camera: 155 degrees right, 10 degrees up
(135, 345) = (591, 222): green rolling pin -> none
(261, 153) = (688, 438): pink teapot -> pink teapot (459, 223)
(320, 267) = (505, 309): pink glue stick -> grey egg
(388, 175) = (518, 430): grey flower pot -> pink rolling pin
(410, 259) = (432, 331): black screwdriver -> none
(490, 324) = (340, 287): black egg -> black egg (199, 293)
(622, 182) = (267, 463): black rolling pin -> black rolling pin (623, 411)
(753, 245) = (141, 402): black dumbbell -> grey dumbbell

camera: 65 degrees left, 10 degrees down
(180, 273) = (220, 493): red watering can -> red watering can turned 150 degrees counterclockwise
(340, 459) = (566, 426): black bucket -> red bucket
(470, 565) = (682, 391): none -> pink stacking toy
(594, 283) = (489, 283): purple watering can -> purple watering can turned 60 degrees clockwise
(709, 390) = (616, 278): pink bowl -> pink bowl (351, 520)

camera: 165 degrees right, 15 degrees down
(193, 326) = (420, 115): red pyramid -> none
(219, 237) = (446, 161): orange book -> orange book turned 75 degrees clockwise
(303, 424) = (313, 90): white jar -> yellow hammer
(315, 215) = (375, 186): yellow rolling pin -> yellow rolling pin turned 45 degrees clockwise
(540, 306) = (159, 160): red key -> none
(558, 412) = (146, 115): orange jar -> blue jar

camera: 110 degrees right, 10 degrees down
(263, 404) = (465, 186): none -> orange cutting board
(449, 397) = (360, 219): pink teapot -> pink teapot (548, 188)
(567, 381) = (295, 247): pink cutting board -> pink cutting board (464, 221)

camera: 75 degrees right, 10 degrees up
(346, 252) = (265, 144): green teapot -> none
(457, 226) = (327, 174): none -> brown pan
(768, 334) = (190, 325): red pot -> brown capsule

----

▶ Exercise objective: Within the records, how many lines include "teapot"? The answer is the number and nothing else.

▶ Written response: 3